#### WHAT TO DO
Transcribe the listing exactly as written. Leave the images out.

────────────────────

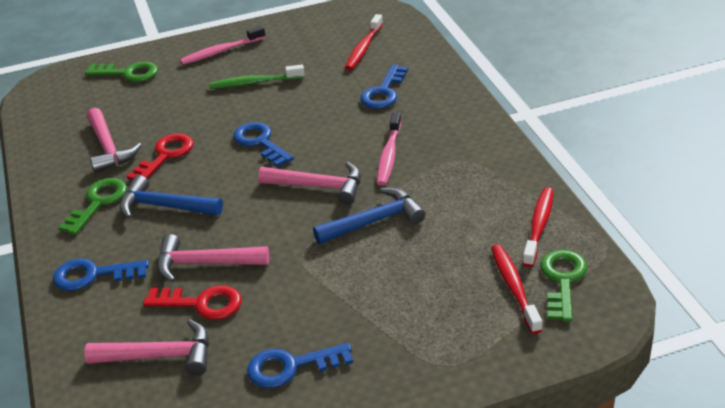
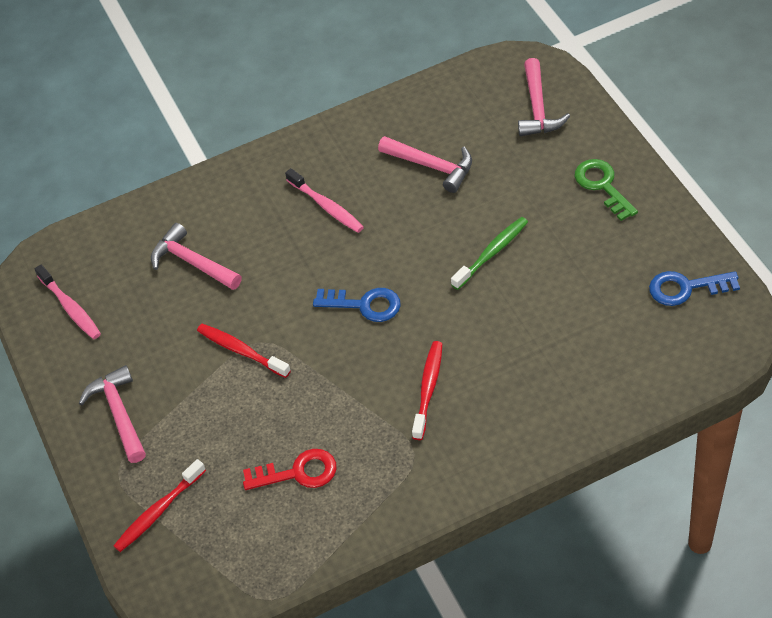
blue hammer: 2 -> 0
blue key: 4 -> 2
green key: 3 -> 1
red key: 2 -> 1

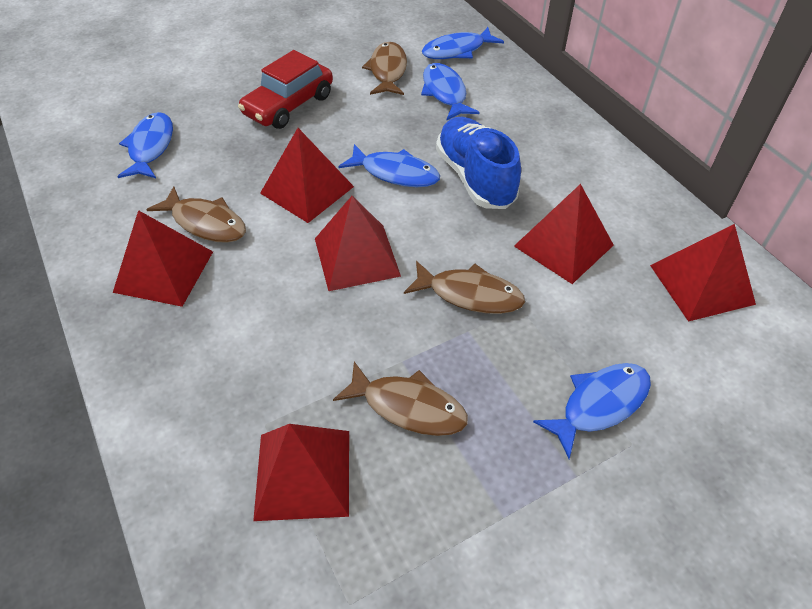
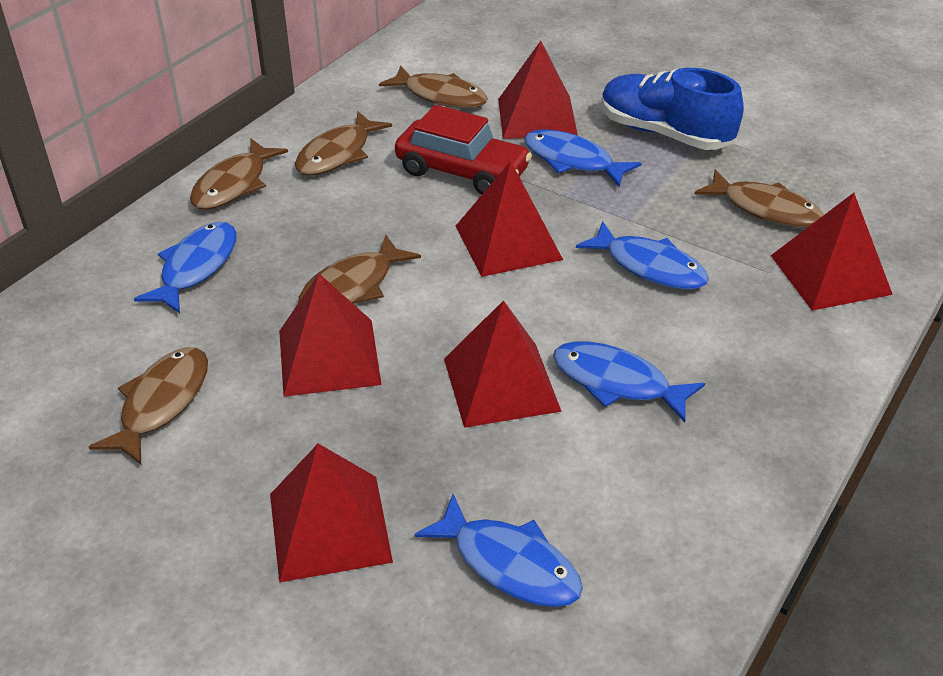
brown fish: 4 -> 6

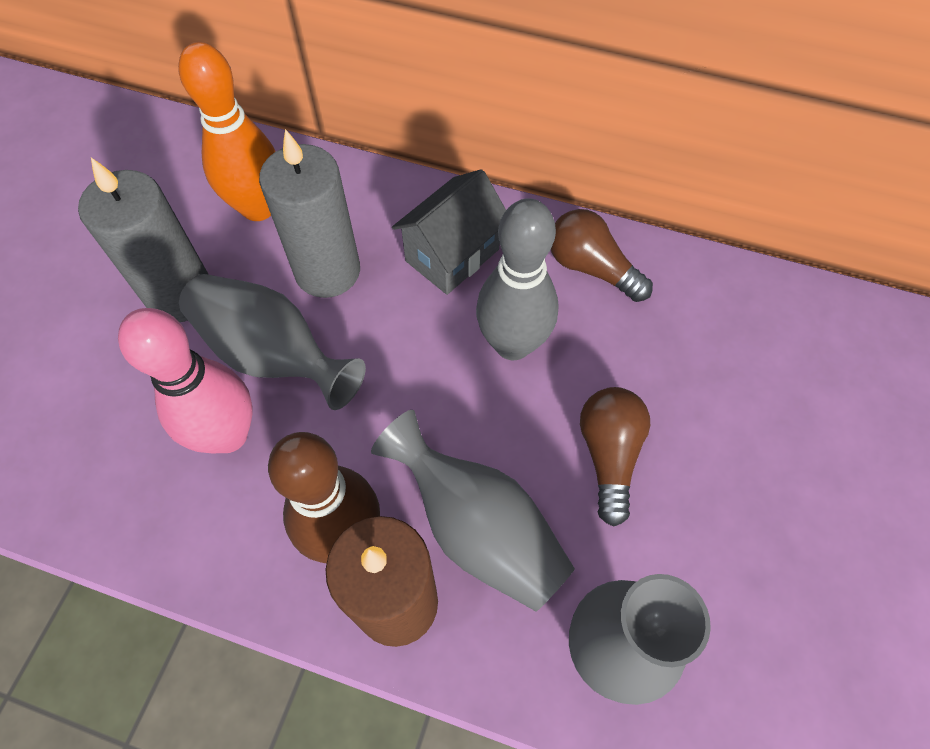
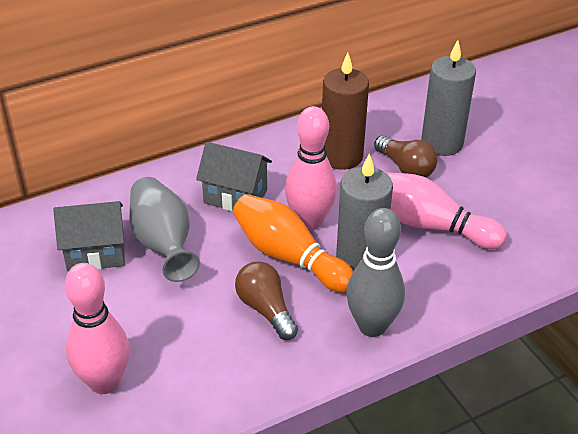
brown bowling pin: 1 -> 0
grey house: 1 -> 2
grey vase: 3 -> 1
pink bowling pin: 1 -> 3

────────────────────

#### EXPECTED ANSWER
blue hammer: 2 -> 0
blue key: 4 -> 2
green key: 3 -> 1
red key: 2 -> 1

brown fish: 4 -> 6

brown bowling pin: 1 -> 0
grey house: 1 -> 2
grey vase: 3 -> 1
pink bowling pin: 1 -> 3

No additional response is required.